• What you are asked to do:
In the material below, find every line containing the string "down" and return it.
The data Block Start
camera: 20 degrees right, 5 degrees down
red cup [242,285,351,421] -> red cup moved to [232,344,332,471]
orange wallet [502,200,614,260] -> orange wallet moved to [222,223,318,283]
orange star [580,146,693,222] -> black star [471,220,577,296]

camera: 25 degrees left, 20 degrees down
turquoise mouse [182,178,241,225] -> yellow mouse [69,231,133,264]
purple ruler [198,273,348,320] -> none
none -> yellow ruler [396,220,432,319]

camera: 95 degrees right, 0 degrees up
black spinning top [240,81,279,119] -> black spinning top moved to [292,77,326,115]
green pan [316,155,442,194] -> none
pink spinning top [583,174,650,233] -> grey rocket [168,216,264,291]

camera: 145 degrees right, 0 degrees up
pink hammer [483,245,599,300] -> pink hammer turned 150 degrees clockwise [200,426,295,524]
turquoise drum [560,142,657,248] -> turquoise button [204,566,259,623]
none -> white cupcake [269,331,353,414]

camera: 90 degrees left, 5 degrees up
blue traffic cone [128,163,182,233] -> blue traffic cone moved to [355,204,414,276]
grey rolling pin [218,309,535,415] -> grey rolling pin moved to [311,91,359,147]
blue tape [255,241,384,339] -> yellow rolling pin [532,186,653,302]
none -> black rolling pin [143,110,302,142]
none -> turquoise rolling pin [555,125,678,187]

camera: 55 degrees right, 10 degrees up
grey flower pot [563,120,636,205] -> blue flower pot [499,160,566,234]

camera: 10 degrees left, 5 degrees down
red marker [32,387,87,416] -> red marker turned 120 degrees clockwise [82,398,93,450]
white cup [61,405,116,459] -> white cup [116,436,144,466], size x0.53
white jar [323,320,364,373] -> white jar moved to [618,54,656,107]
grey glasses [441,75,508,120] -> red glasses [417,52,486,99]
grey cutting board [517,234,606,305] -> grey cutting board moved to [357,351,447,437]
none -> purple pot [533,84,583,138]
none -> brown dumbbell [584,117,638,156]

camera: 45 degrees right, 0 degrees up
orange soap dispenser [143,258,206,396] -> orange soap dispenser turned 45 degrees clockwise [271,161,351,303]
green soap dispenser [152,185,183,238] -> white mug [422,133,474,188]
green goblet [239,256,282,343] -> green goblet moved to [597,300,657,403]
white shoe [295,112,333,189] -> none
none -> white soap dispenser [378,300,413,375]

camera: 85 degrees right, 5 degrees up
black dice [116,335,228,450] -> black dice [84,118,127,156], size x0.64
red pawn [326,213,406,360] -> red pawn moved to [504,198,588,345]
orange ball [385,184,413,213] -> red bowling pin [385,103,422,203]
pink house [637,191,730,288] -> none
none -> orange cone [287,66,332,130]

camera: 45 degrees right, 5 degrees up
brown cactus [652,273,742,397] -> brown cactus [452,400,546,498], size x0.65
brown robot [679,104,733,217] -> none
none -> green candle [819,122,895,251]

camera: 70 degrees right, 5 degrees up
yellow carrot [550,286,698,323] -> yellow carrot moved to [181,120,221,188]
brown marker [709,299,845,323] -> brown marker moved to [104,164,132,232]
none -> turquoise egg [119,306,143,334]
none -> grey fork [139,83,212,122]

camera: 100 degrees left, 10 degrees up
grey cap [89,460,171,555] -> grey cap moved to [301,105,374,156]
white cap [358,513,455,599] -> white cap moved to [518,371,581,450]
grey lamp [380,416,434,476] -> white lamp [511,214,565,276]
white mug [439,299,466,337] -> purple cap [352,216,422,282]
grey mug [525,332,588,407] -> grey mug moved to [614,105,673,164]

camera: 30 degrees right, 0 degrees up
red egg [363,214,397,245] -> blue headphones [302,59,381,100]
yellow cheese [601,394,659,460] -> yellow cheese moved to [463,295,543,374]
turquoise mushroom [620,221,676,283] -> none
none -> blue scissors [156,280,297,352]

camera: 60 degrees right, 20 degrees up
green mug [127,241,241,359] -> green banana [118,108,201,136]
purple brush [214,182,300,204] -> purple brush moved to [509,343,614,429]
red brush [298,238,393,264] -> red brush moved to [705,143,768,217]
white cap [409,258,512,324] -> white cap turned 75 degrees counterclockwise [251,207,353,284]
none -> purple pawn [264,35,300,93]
The data Block End
• Reply:
camera: 20 degrees right, 5 degrees down
camera: 25 degrees left, 20 degrees down
camera: 10 degrees left, 5 degrees down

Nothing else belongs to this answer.